[What the exercise asks]
A verbatim transcription of the listing below is required, without its pictures.

[Input data]
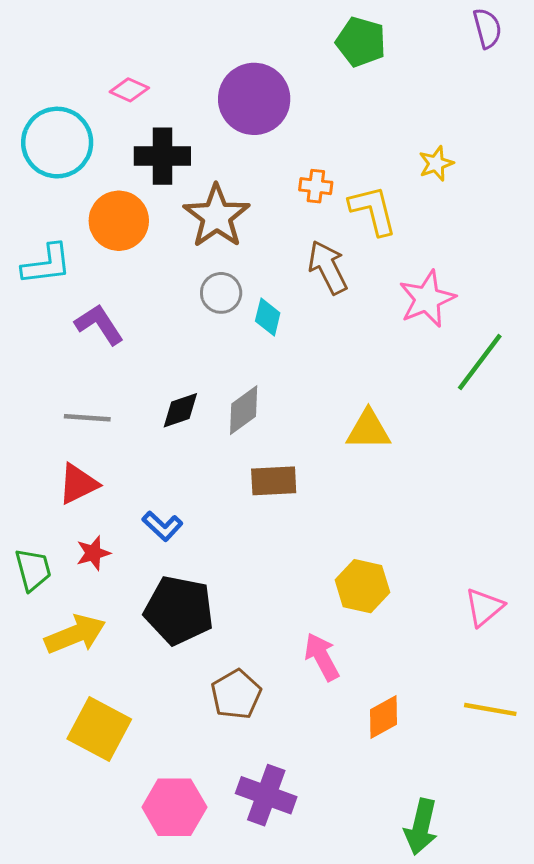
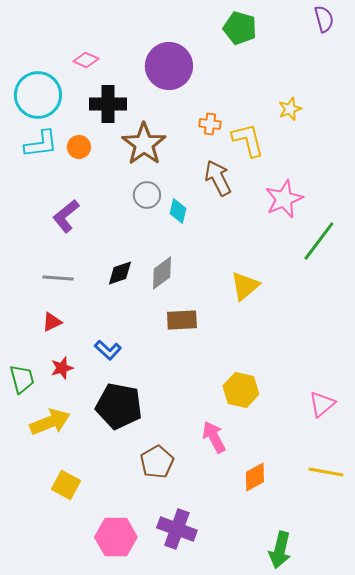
orange circle: (119, 221) -> (79, 147), size x0.6
cyan L-shape: (47, 264) -> (41, 144), moved
purple L-shape: (99, 324) -> (66, 216), turned -96
yellow triangle: (368, 430) -> (245, 286), turned -40
red triangle: (78, 484) -> (52, 322), size x0.7
yellow square: (99, 729) -> (66, 485), size x0.7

[Result]
orange circle: (119, 221) -> (79, 147), size x0.6
cyan L-shape: (47, 264) -> (41, 144), moved
purple L-shape: (99, 324) -> (66, 216), turned -96
yellow triangle: (368, 430) -> (245, 286), turned -40
red triangle: (78, 484) -> (52, 322), size x0.7
yellow square: (99, 729) -> (66, 485), size x0.7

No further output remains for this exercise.